[Opening Exercise materials section]

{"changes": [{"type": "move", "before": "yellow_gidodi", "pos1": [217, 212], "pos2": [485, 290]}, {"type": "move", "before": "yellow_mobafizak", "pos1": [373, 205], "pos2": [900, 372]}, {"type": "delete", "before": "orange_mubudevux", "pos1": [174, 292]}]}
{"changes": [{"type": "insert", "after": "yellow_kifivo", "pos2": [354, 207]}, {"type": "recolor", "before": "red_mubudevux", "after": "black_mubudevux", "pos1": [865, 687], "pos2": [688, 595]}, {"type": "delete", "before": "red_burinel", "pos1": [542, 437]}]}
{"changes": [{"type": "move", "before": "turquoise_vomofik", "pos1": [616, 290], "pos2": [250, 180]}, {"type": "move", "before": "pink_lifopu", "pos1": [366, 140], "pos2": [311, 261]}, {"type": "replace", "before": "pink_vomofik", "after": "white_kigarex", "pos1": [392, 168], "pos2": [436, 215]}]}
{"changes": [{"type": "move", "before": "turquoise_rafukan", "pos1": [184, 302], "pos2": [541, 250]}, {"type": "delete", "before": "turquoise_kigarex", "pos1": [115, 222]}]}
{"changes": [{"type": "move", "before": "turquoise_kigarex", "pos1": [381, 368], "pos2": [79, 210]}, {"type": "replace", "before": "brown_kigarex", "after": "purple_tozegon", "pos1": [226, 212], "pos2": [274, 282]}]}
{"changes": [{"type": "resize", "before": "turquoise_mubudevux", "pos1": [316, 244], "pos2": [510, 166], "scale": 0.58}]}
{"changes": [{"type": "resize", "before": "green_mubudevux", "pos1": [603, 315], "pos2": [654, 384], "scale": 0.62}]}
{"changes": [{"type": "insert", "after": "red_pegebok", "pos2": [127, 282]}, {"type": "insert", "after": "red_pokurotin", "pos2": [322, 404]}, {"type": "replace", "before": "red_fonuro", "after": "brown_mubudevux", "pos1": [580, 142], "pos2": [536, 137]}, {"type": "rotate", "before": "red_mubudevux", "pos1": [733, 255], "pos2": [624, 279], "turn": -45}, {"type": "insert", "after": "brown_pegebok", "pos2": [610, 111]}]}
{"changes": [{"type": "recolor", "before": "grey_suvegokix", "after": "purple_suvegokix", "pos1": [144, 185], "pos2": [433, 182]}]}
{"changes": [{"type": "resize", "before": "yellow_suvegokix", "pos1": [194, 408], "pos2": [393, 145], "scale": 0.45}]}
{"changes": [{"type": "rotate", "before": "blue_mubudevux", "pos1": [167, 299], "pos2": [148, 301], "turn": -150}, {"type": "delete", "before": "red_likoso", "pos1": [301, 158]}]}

[Closing Exercise materials section]

Task objective – Answer by repeating every line of the listing exactly.

Task solution –
{"changes": [{"type": "move", "before": "yellow_gidodi", "pos1": [217, 212], "pos2": [485, 290]}, {"type": "move", "before": "yellow_mobafizak", "pos1": [373, 205], "pos2": [900, 372]}, {"type": "delete", "before": "orange_mubudevux", "pos1": [174, 292]}]}
{"changes": [{"type": "insert", "after": "yellow_kifivo", "pos2": [354, 207]}, {"type": "recolor", "before": "red_mubudevux", "after": "black_mubudevux", "pos1": [865, 687], "pos2": [688, 595]}, {"type": "delete", "before": "red_burinel", "pos1": [542, 437]}]}
{"changes": [{"type": "move", "before": "turquoise_vomofik", "pos1": [616, 290], "pos2": [250, 180]}, {"type": "move", "before": "pink_lifopu", "pos1": [366, 140], "pos2": [311, 261]}, {"type": "replace", "before": "pink_vomofik", "after": "white_kigarex", "pos1": [392, 168], "pos2": [436, 215]}]}
{"changes": [{"type": "move", "before": "turquoise_rafukan", "pos1": [184, 302], "pos2": [541, 250]}, {"type": "delete", "before": "turquoise_kigarex", "pos1": [115, 222]}]}
{"changes": [{"type": "move", "before": "turquoise_kigarex", "pos1": [381, 368], "pos2": [79, 210]}, {"type": "replace", "before": "brown_kigarex", "after": "purple_tozegon", "pos1": [226, 212], "pos2": [274, 282]}]}
{"changes": [{"type": "resize", "before": "turquoise_mubudevux", "pos1": [316, 244], "pos2": [510, 166], "scale": 0.58}]}
{"changes": [{"type": "resize", "before": "green_mubudevux", "pos1": [603, 315], "pos2": [654, 384], "scale": 0.62}]}
{"changes": [{"type": "insert", "after": "red_pegebok", "pos2": [127, 282]}, {"type": "insert", "after": "red_pokurotin", "pos2": [322, 404]}, {"type": "replace", "before": "red_fonuro", "after": "brown_mubudevux", "pos1": [580, 142], "pos2": [536, 137]}, {"type": "rotate", "before": "red_mubudevux", "pos1": [733, 255], "pos2": [624, 279], "turn": -45}, {"type": "insert", "after": "brown_pegebok", "pos2": [610, 111]}]}
{"changes": [{"type": "recolor", "before": "grey_suvegokix", "after": "purple_suvegokix", "pos1": [144, 185], "pos2": [433, 182]}]}
{"changes": [{"type": "resize", "before": "yellow_suvegokix", "pos1": [194, 408], "pos2": [393, 145], "scale": 0.45}]}
{"changes": [{"type": "rotate", "before": "blue_mubudevux", "pos1": [167, 299], "pos2": [148, 301], "turn": -150}, {"type": "delete", "before": "red_likoso", "pos1": [301, 158]}]}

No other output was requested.